The data that follows is to be copied exactly, with each image removed.

** Material shown **
┌──

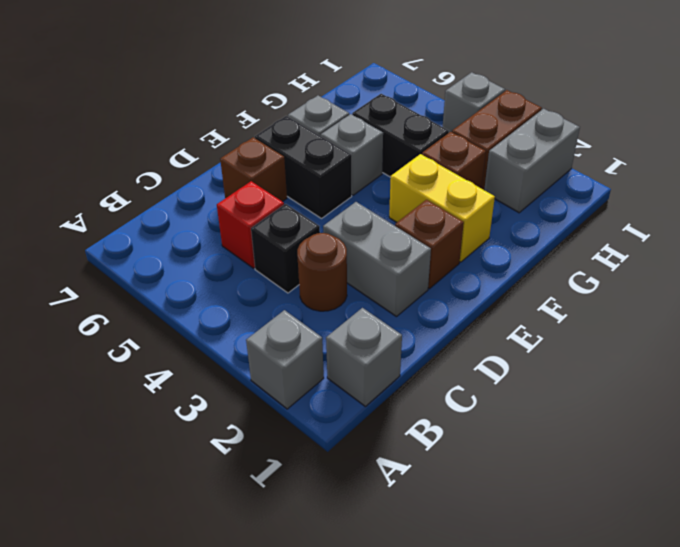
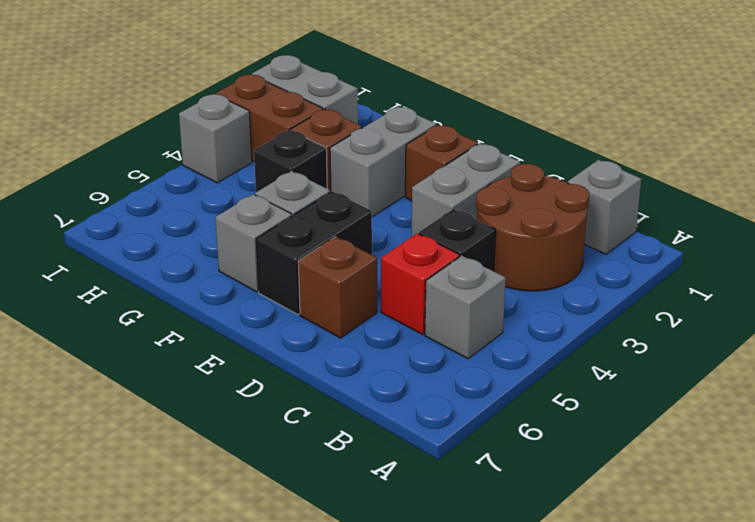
grey 1x1 brick [246,310,324,409] -> grey 1x1 brick moved to [425,256,506,359]
brown 1x1 round brick [297,233,347,311] -> brown 2x2 round brick [476,164,589,291]
yellow 1x2 brick [389,154,495,262] -> grey 1x2 brick [330,107,436,217]
black 1x2 brick [352,94,449,177] -> black 1x1 brick [254,130,327,192]

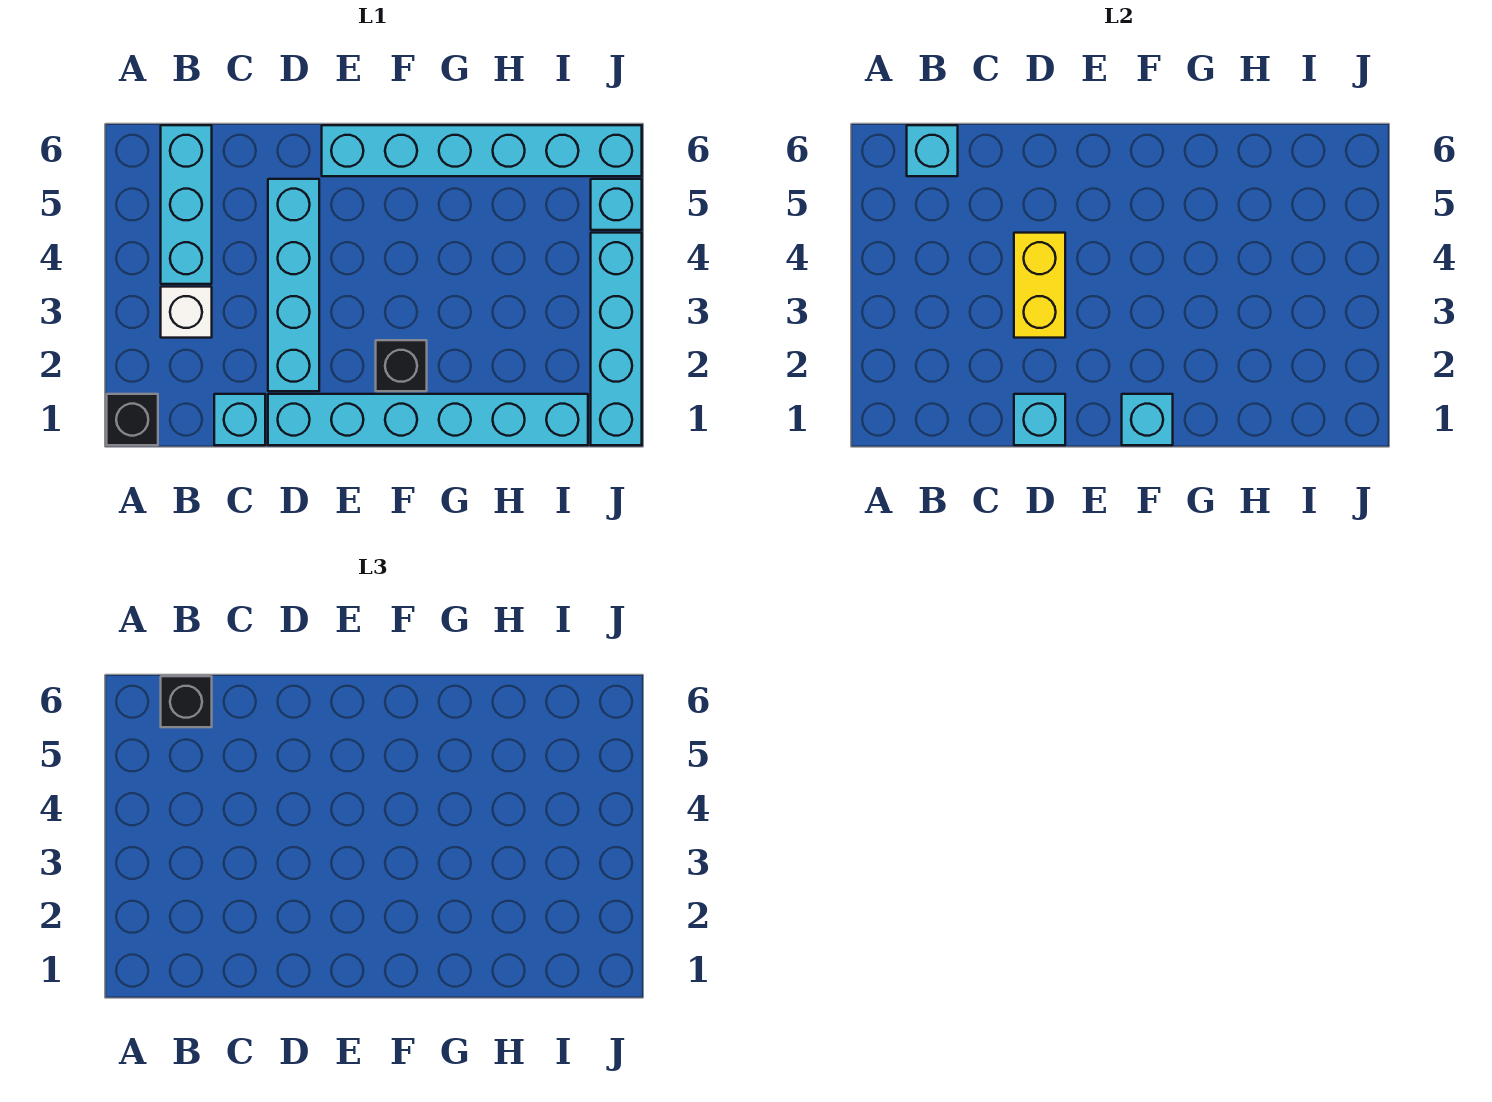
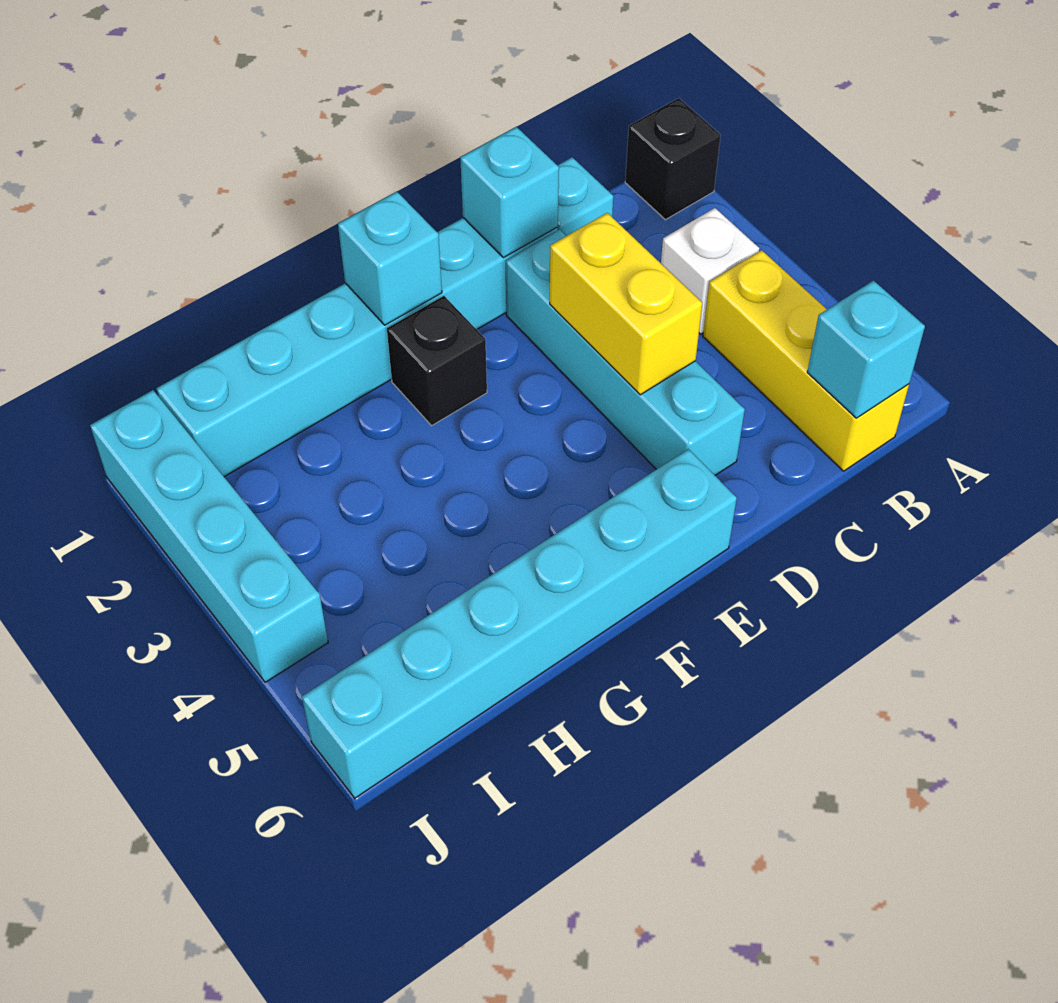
cyan 1x3 brick [161,125,212,284] -> yellow 1x3 brick [703,250,909,471]
black 1x1 brick [161,676,212,727] -> none
cyan 1x1 brick [591,179,642,230] -> none

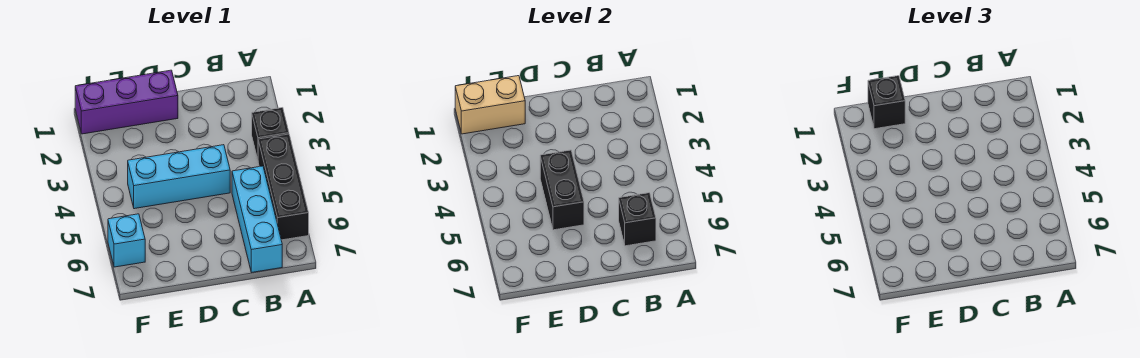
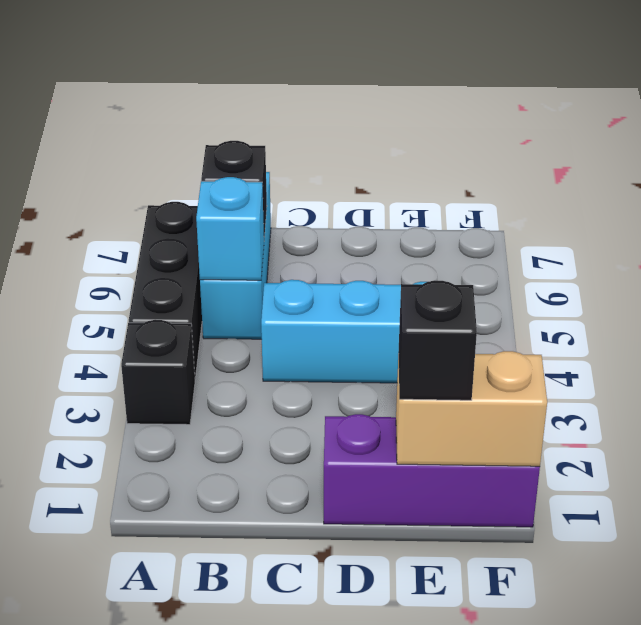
black 1x2 brick [540,150,584,230] -> none
cyan 1x1 brick [108,214,145,267] -> cyan 1x1 brick moved to [196,177,264,280]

└──

** Your solution **
grey 1x1 brick [246,310,324,409] -> grey 1x1 brick moved to [425,256,506,359]
brown 1x1 round brick [297,233,347,311] -> brown 2x2 round brick [476,164,589,291]
yellow 1x2 brick [389,154,495,262] -> grey 1x2 brick [330,107,436,217]
black 1x2 brick [352,94,449,177] -> black 1x1 brick [254,130,327,192]

cyan 1x3 brick [161,125,212,284] -> yellow 1x3 brick [703,250,909,471]
black 1x1 brick [161,676,212,727] -> none
cyan 1x1 brick [591,179,642,230] -> none

black 1x2 brick [540,150,584,230] -> none
cyan 1x1 brick [108,214,145,267] -> cyan 1x1 brick moved to [196,177,264,280]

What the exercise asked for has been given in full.